* **INSTRUCTIONS TO FOLLOW**
Go through the following data and transcribe exactly the stretch of lines from the one holding "POT pin VCC: VIN -> 3V3" to the one holding "GAS pin DO: RX -> D2", both included.

[Change detection data]
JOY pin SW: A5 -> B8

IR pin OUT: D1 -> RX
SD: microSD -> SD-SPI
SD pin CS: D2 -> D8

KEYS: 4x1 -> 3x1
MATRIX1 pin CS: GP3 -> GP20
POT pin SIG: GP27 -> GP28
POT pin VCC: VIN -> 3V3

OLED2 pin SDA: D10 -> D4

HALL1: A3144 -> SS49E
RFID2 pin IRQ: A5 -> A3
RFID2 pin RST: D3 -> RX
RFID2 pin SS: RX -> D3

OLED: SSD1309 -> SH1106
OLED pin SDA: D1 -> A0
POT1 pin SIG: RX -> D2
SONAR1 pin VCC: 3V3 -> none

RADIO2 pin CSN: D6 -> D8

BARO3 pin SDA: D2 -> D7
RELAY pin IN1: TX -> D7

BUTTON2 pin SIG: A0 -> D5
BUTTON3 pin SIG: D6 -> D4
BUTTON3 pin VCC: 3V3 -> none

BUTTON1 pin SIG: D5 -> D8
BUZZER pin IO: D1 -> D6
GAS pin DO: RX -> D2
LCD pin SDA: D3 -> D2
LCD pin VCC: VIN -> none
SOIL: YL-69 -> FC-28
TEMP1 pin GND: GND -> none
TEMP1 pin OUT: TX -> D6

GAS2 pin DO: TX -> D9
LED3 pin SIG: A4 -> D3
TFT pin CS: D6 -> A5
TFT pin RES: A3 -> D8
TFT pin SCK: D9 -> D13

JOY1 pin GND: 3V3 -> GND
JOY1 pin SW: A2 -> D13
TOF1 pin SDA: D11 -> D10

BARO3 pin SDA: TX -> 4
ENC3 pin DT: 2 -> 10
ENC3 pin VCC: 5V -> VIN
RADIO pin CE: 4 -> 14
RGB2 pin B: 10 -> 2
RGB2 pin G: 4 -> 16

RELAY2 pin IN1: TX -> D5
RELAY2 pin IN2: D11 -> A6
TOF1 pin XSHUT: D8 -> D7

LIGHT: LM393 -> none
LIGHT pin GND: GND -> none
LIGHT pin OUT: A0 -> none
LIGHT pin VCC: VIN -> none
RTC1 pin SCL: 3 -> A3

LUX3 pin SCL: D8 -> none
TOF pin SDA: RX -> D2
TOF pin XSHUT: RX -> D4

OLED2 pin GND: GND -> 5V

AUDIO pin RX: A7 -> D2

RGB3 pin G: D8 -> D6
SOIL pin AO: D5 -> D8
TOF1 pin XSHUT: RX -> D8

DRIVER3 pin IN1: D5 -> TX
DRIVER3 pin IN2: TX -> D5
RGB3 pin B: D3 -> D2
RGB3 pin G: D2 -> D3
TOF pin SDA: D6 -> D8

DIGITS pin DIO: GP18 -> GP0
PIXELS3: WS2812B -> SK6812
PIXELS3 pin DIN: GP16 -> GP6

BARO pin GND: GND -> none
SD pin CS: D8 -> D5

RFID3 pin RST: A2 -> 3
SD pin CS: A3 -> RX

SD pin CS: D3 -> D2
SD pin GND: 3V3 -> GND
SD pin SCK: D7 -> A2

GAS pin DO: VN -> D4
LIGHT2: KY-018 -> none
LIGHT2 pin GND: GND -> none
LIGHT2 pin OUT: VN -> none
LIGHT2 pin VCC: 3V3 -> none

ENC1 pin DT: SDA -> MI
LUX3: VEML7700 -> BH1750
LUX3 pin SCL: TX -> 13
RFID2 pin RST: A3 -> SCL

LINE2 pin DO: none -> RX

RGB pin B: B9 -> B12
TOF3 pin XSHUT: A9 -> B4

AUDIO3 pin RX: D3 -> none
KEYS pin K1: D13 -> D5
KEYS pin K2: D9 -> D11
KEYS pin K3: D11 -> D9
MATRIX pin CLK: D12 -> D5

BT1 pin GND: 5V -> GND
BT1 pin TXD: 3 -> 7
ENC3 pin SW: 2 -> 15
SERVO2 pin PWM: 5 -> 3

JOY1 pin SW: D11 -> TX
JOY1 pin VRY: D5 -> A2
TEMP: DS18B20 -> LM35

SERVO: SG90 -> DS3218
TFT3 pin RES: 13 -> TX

* **EXERCISE OUTPUT**
POT pin VCC: VIN -> 3V3

OLED2 pin SDA: D10 -> D4

HALL1: A3144 -> SS49E
RFID2 pin IRQ: A5 -> A3
RFID2 pin RST: D3 -> RX
RFID2 pin SS: RX -> D3

OLED: SSD1309 -> SH1106
OLED pin SDA: D1 -> A0
POT1 pin SIG: RX -> D2
SONAR1 pin VCC: 3V3 -> none

RADIO2 pin CSN: D6 -> D8

BARO3 pin SDA: D2 -> D7
RELAY pin IN1: TX -> D7

BUTTON2 pin SIG: A0 -> D5
BUTTON3 pin SIG: D6 -> D4
BUTTON3 pin VCC: 3V3 -> none

BUTTON1 pin SIG: D5 -> D8
BUZZER pin IO: D1 -> D6
GAS pin DO: RX -> D2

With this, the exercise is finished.